((

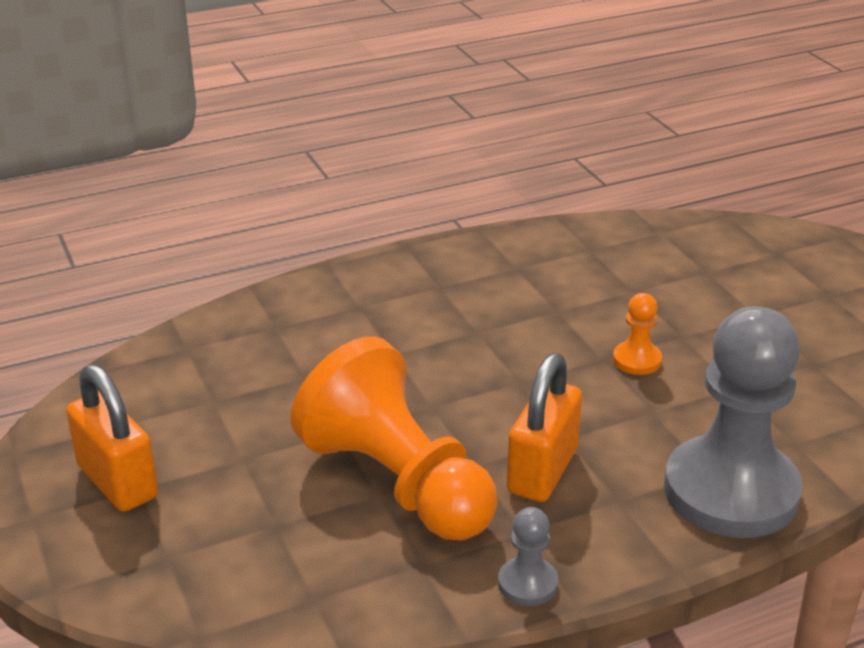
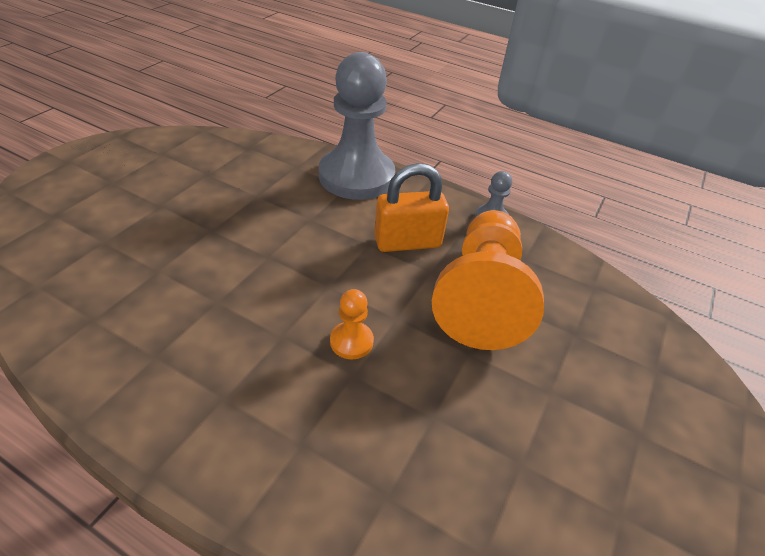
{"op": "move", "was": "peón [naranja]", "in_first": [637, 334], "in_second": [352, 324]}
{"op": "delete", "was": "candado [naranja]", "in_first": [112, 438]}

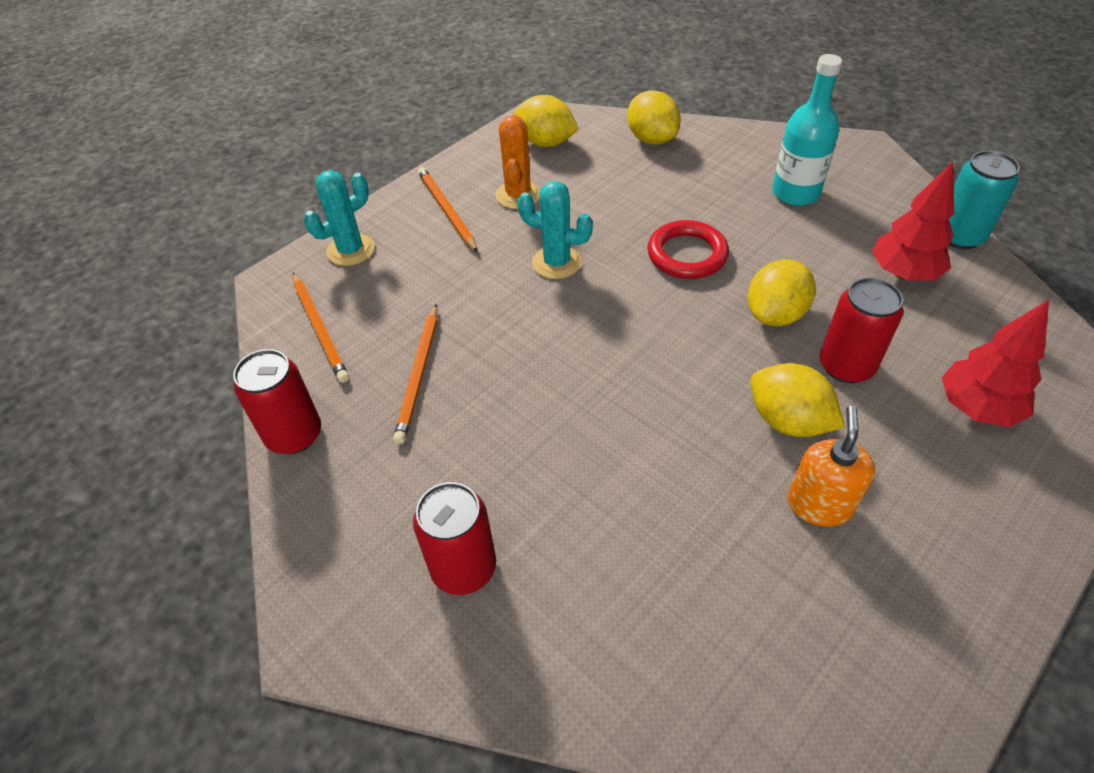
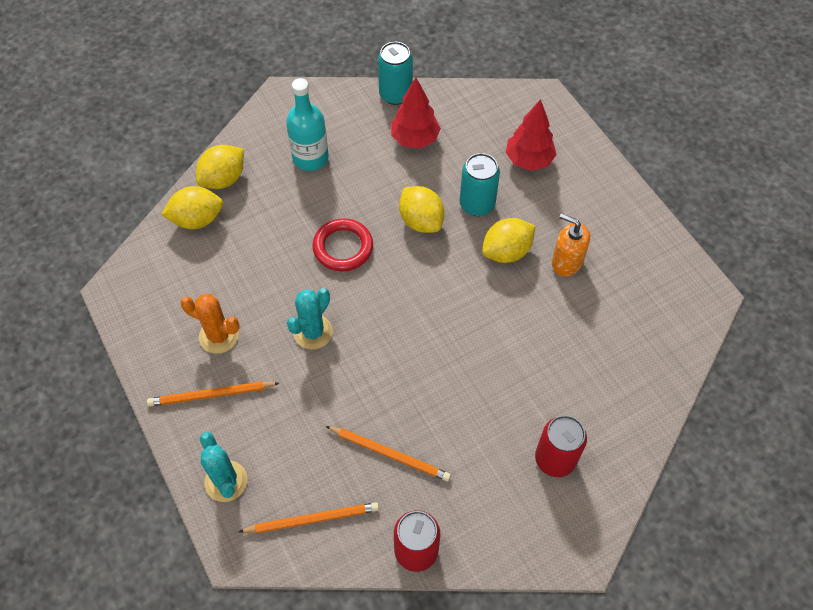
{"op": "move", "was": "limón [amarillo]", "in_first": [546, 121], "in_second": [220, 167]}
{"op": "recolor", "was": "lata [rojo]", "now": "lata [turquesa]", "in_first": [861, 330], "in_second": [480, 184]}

))

Work item: Omit the pictures and output all remaining material exactly.

Task response:
{"op": "move", "was": "peón [naranja]", "in_first": [637, 334], "in_second": [352, 324]}
{"op": "delete", "was": "candado [naranja]", "in_first": [112, 438]}

{"op": "move", "was": "limón [amarillo]", "in_first": [546, 121], "in_second": [220, 167]}
{"op": "recolor", "was": "lata [rojo]", "now": "lata [turquesa]", "in_first": [861, 330], "in_second": [480, 184]}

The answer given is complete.